• **WORK REQUIRED**
Return the data below unchanged. Drop any pictures.

• **RECORDS SUPPLIED**
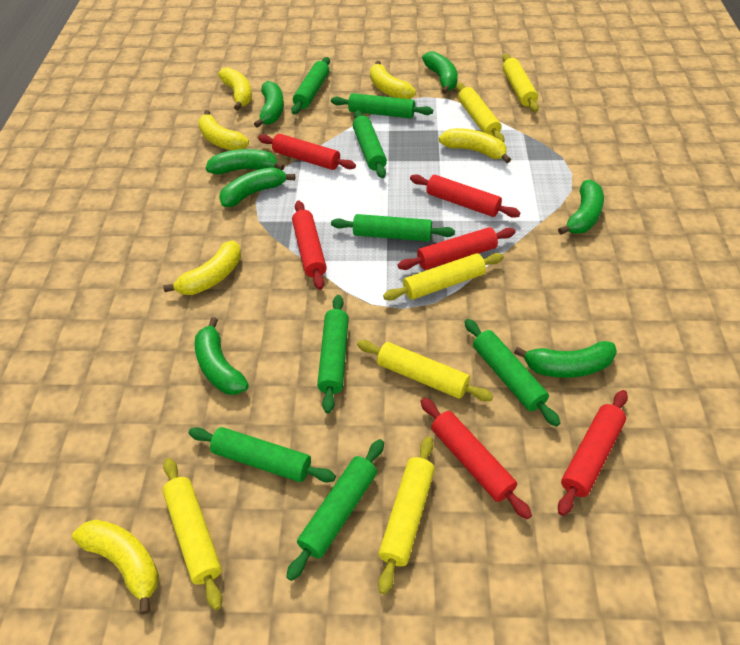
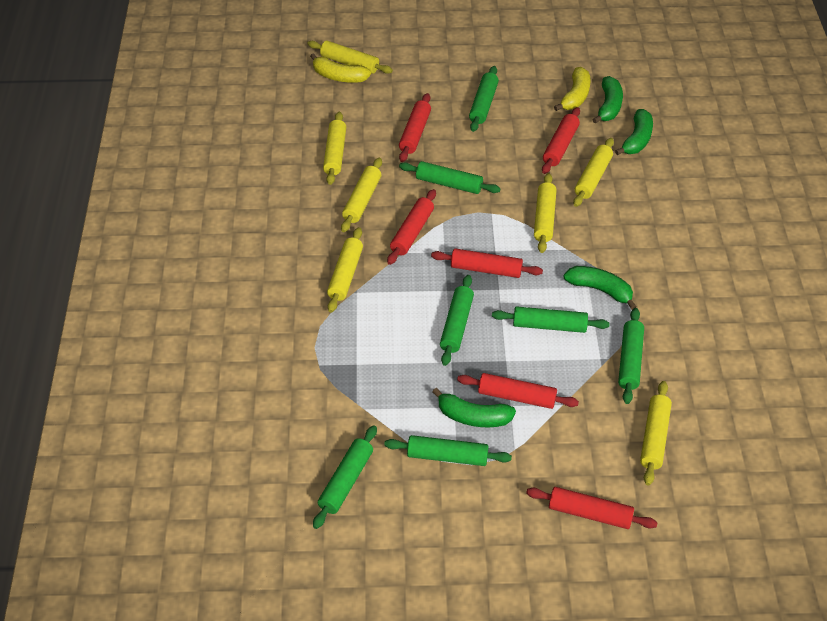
green banana: 7 -> 4
green rolling pin: 8 -> 7
yellow banana: 6 -> 2
yellow rolling pin: 6 -> 7

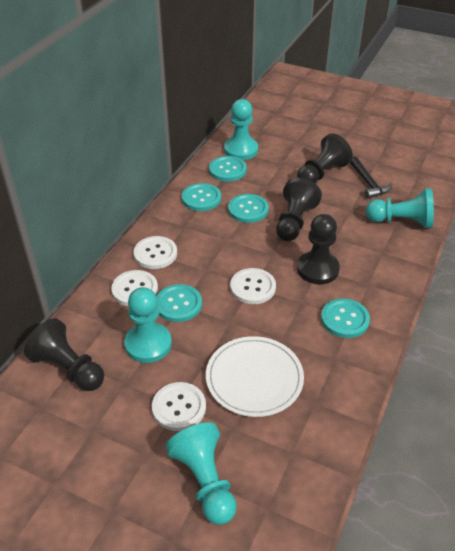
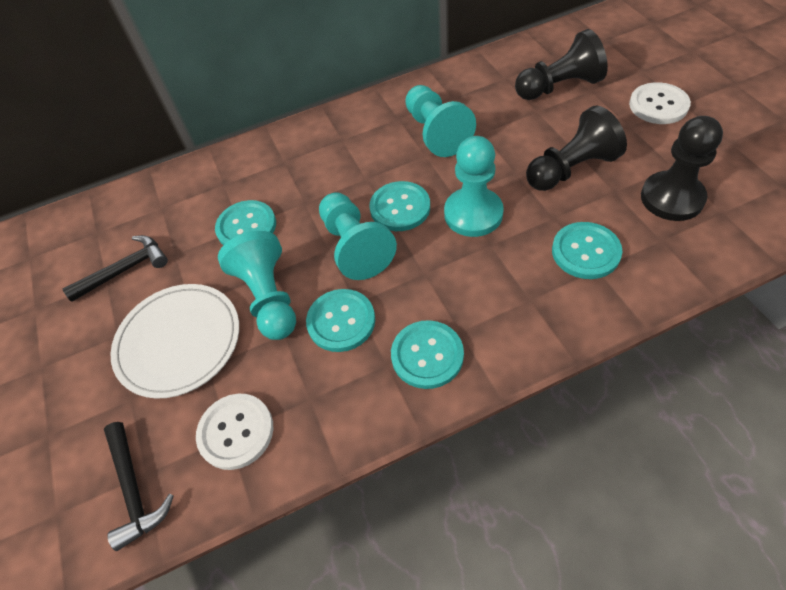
black hammer: 1 -> 2
black pawn: 4 -> 3
white button: 4 -> 2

• **OUTPUT FOR THIS EXERCISE**
green banana: 7 -> 4
green rolling pin: 8 -> 7
yellow banana: 6 -> 2
yellow rolling pin: 6 -> 7

black hammer: 1 -> 2
black pawn: 4 -> 3
white button: 4 -> 2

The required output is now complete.